Although the entries contain pictures, copy only their text, exactly as written.

(Before-and-after change data)
◆ ◆ ◆ ◆ ◆
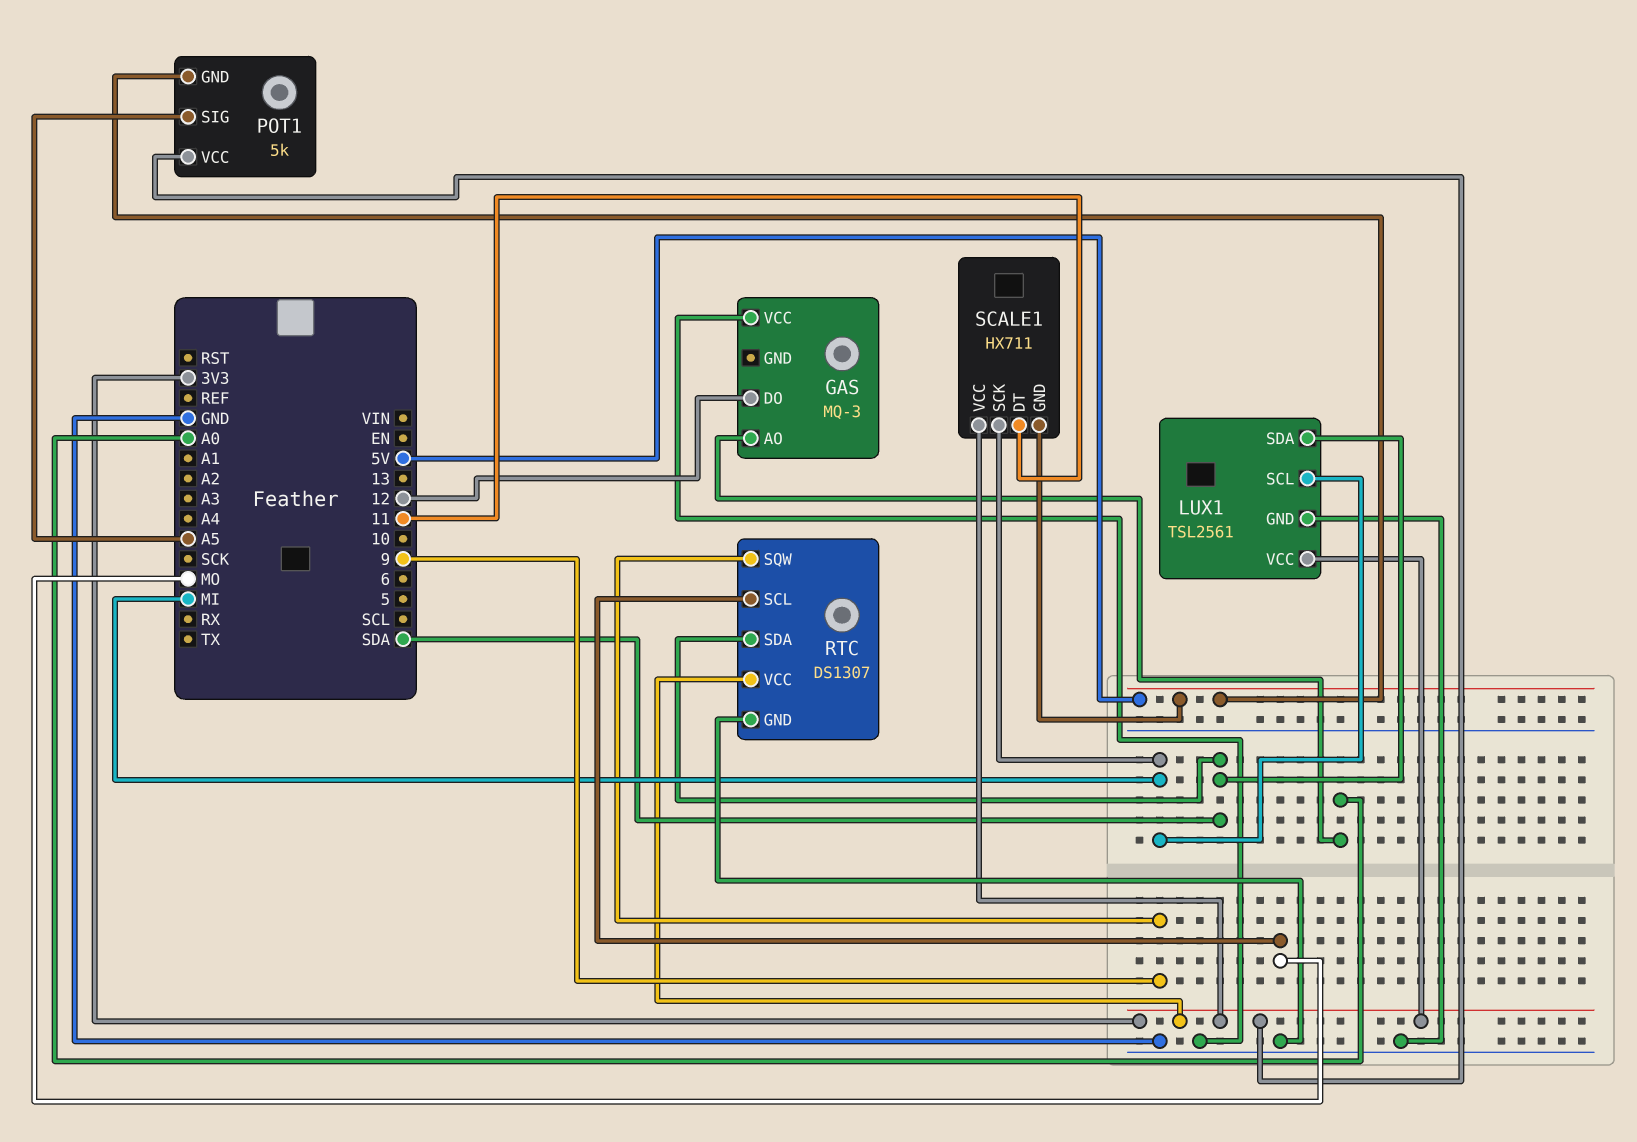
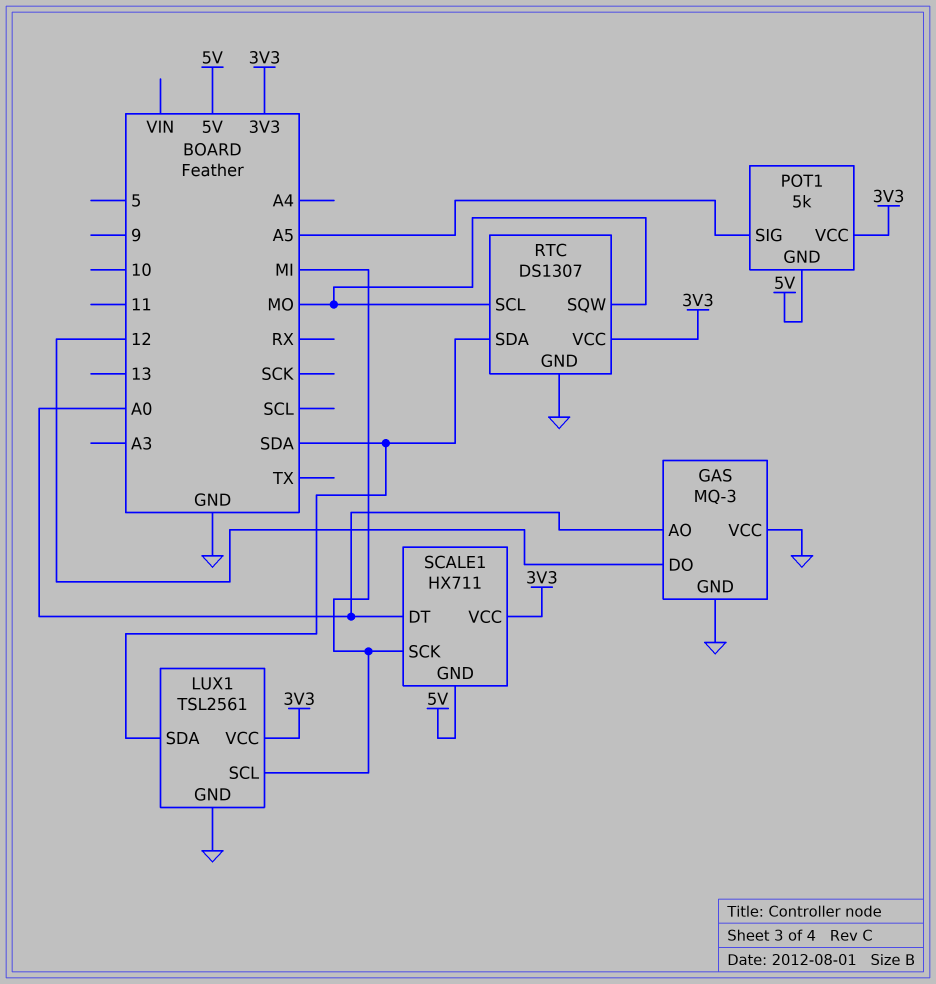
GAS pin GND: none -> GND
RTC pin SQW: 9 -> MO
SCALE1 pin DT: 11 -> A0

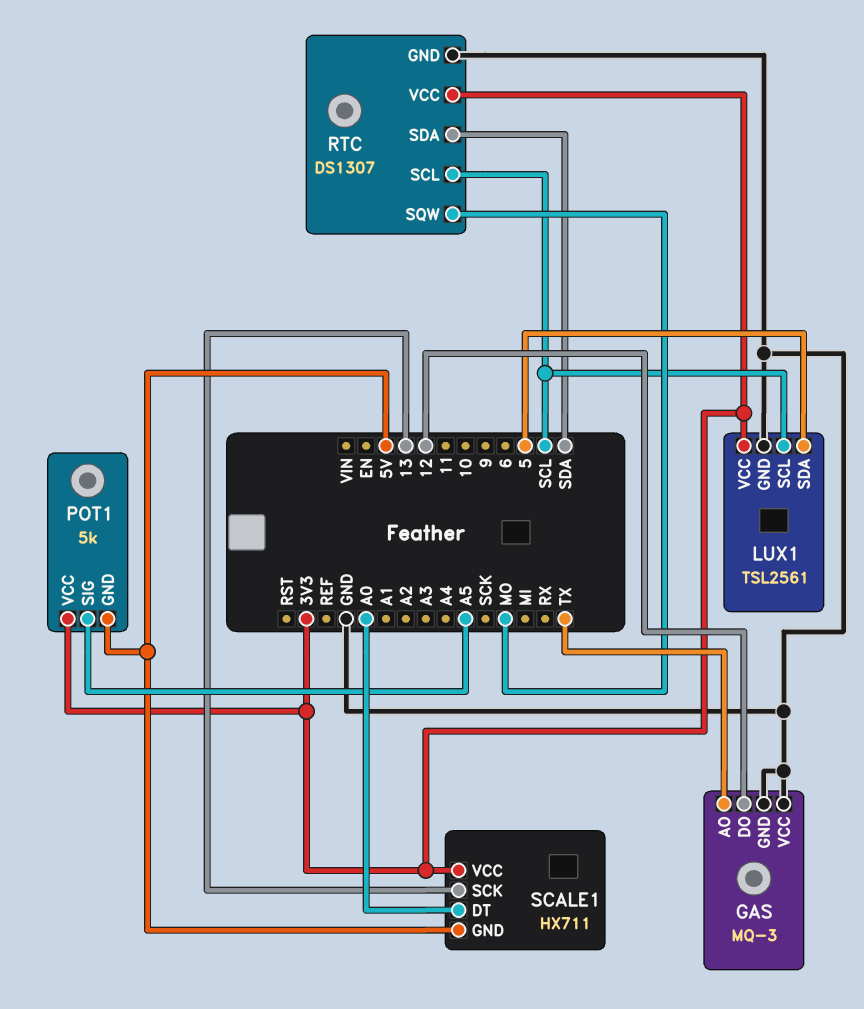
GAS pin AO: A0 -> TX
LUX1 pin SCL: MI -> SCL
LUX1 pin SDA: SDA -> 5
RTC pin SCL: MO -> SCL
SCALE1 pin SCK: MI -> 13

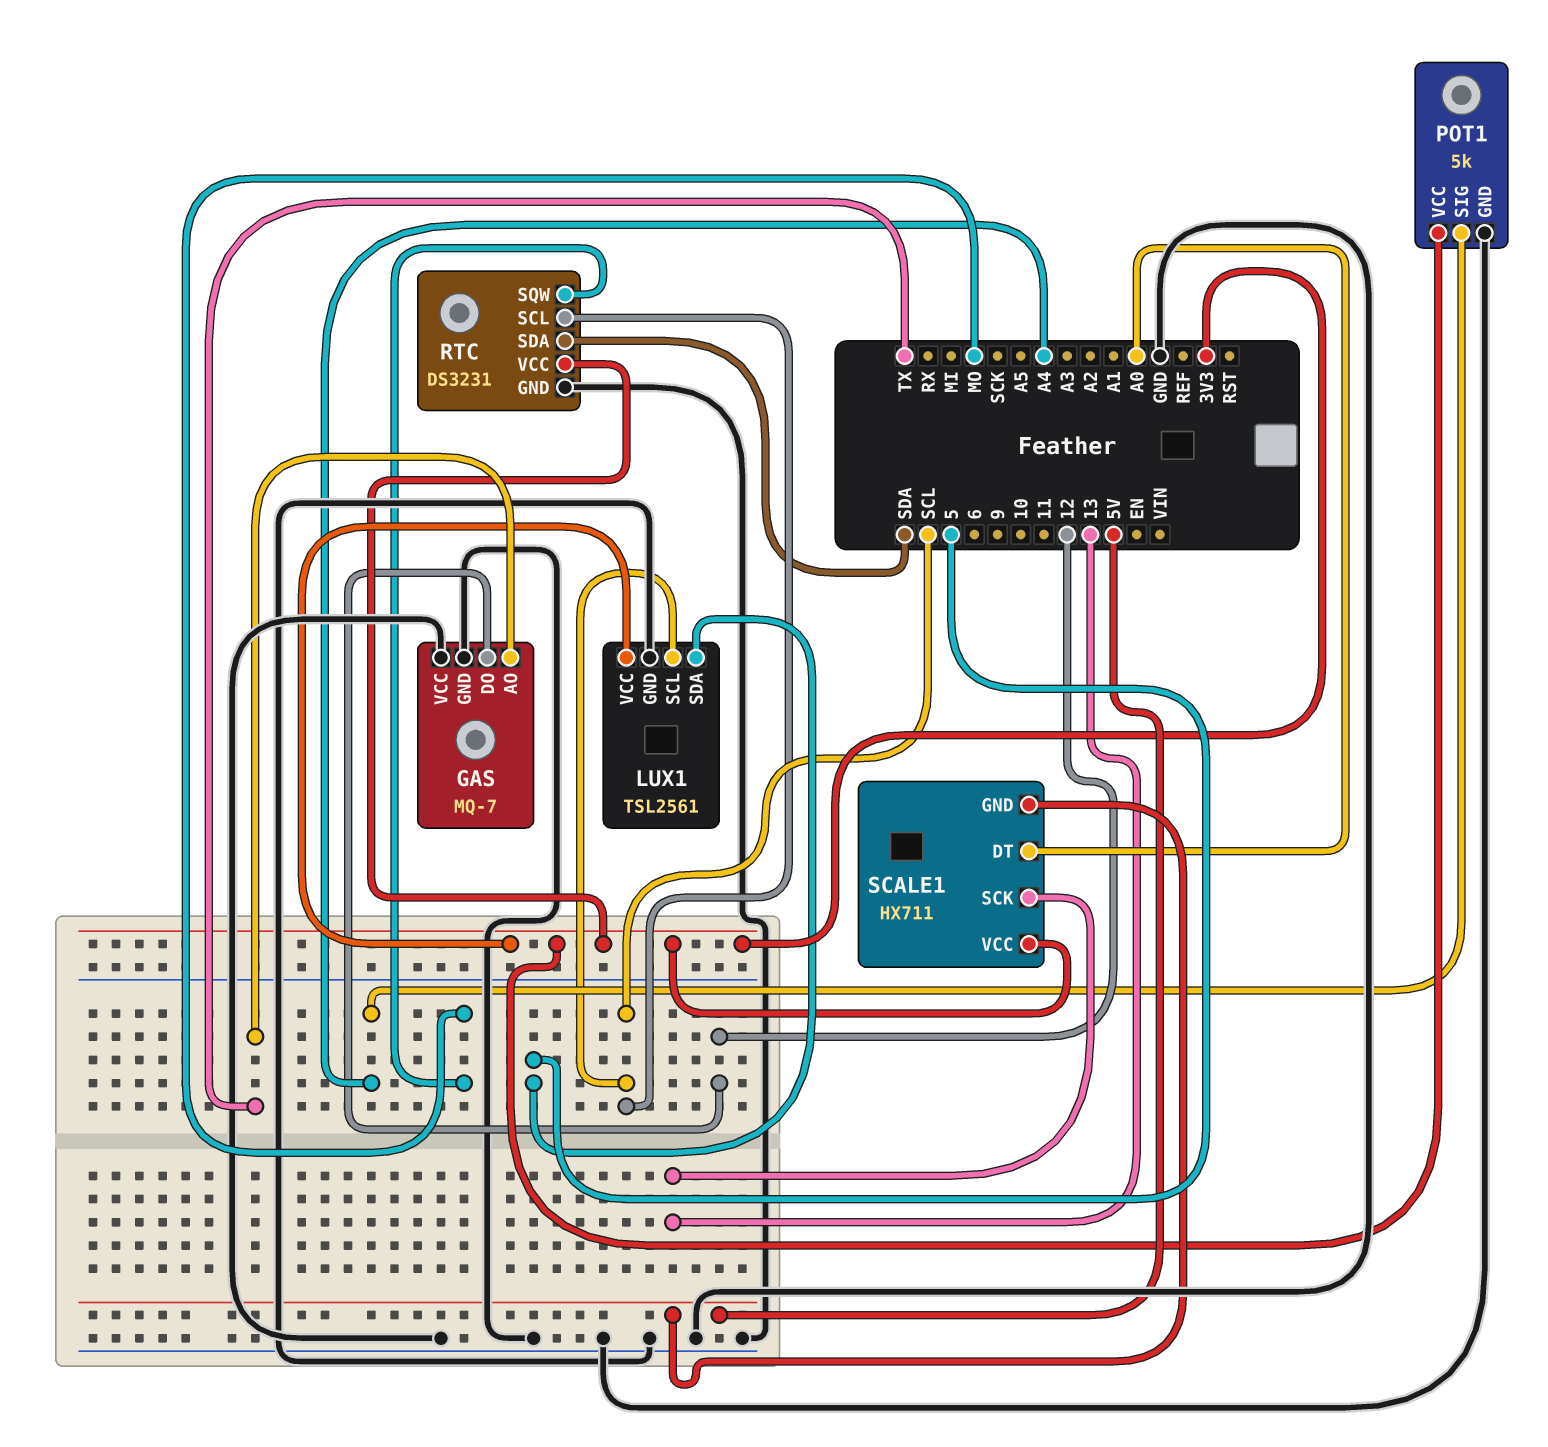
GAS: MQ-3 -> MQ-7
POT1 pin GND: 5V -> GND
POT1 pin SIG: A5 -> A4
RTC: DS1307 -> DS3231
◆ ◆ ◆ ◆ ◆
### THE ANSWER
GAS pin GND: none -> GND
RTC pin SQW: 9 -> MO
SCALE1 pin DT: 11 -> A0

GAS pin AO: A0 -> TX
LUX1 pin SCL: MI -> SCL
LUX1 pin SDA: SDA -> 5
RTC pin SCL: MO -> SCL
SCALE1 pin SCK: MI -> 13

GAS: MQ-3 -> MQ-7
POT1 pin GND: 5V -> GND
POT1 pin SIG: A5 -> A4
RTC: DS1307 -> DS3231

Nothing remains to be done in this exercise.